**Data:**
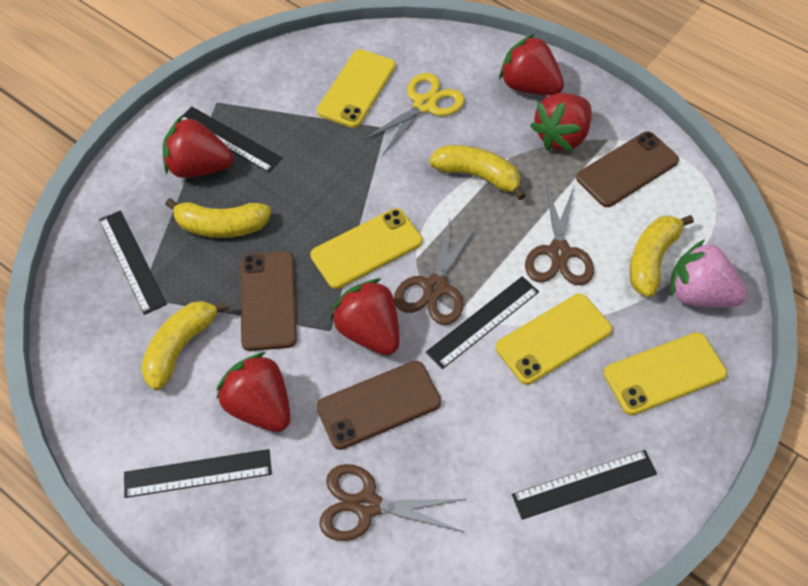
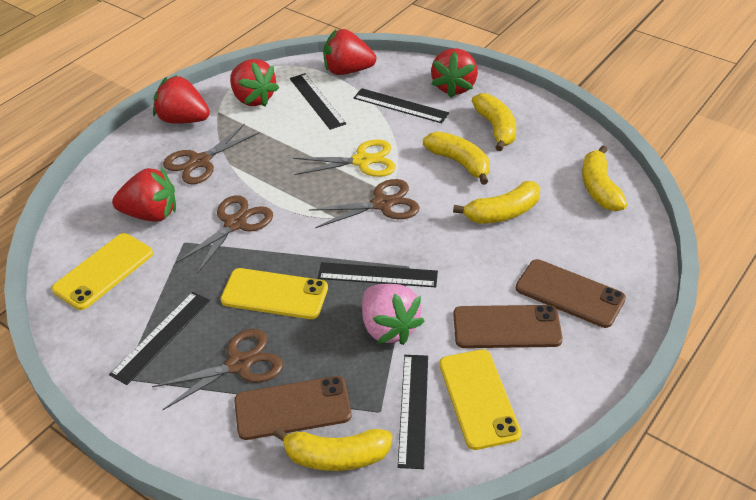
brown scissors: 3 -> 4
yellow banana: 4 -> 5
yellow phone: 4 -> 3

**Directions for this task:**
Take every line of the material and copy it exactly, leaving out the pictures.

**Solution to this problem:**
brown scissors: 3 -> 4
yellow banana: 4 -> 5
yellow phone: 4 -> 3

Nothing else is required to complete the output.